Written request: Copy the records below line for line, keeping every character unchanged.

* BEGIN Data supplied *

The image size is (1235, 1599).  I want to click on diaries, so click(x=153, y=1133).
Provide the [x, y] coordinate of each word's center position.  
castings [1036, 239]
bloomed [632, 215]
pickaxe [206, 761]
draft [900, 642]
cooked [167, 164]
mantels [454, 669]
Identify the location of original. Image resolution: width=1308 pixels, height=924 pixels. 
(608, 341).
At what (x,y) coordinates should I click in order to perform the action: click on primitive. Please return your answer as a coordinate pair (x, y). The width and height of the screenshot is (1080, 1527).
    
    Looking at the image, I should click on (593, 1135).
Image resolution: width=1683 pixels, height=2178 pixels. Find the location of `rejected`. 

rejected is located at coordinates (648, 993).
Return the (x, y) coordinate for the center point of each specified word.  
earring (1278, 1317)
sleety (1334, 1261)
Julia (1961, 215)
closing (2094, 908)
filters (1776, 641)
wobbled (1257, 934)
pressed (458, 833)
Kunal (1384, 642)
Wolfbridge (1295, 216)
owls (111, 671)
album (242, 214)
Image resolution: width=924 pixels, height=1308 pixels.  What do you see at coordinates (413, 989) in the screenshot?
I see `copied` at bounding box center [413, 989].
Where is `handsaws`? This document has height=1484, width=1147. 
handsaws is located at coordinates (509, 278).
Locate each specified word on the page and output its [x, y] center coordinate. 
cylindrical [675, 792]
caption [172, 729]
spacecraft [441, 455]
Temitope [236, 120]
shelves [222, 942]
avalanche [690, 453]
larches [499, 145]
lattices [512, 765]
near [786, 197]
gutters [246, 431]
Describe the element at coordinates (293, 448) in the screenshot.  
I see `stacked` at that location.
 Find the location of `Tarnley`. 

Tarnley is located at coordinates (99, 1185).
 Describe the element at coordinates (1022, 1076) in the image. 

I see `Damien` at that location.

* END Data supplied *

Finished task:
The image size is (1235, 1599).  I want to click on diaries, so click(x=153, y=1133).
Provide the [x, y] coordinate of each word's center position.  
castings [1036, 239]
bloomed [632, 215]
pickaxe [206, 761]
draft [900, 642]
cooked [167, 164]
mantels [454, 669]
Identify the location of original. Image resolution: width=1308 pixels, height=924 pixels. 
(608, 341).
At what (x,y) coordinates should I click in order to perform the action: click on primitive. Please return your answer as a coordinate pair (x, y). The width and height of the screenshot is (1080, 1527).
    
    Looking at the image, I should click on (593, 1135).
Image resolution: width=1683 pixels, height=2178 pixels. Find the location of `rejected`. 

rejected is located at coordinates (648, 993).
Return the (x, y) coordinate for the center point of each specified word.  
earring (1278, 1317)
sleety (1334, 1261)
Julia (1961, 215)
closing (2094, 908)
filters (1776, 641)
wobbled (1257, 934)
pressed (458, 833)
Kunal (1384, 642)
Wolfbridge (1295, 216)
owls (111, 671)
album (242, 214)
Image resolution: width=924 pixels, height=1308 pixels.  What do you see at coordinates (413, 989) in the screenshot?
I see `copied` at bounding box center [413, 989].
Where is `handsaws`? This document has height=1484, width=1147. 
handsaws is located at coordinates (509, 278).
Locate each specified word on the page and output its [x, y] center coordinate. 
cylindrical [675, 792]
caption [172, 729]
spacecraft [441, 455]
Temitope [236, 120]
shelves [222, 942]
avalanche [690, 453]
larches [499, 145]
lattices [512, 765]
near [786, 197]
gutters [246, 431]
Describe the element at coordinates (293, 448) in the screenshot.  
I see `stacked` at that location.
 Find the location of `Tarnley`. 

Tarnley is located at coordinates (99, 1185).
 Describe the element at coordinates (1022, 1076) in the image. 

I see `Damien` at that location.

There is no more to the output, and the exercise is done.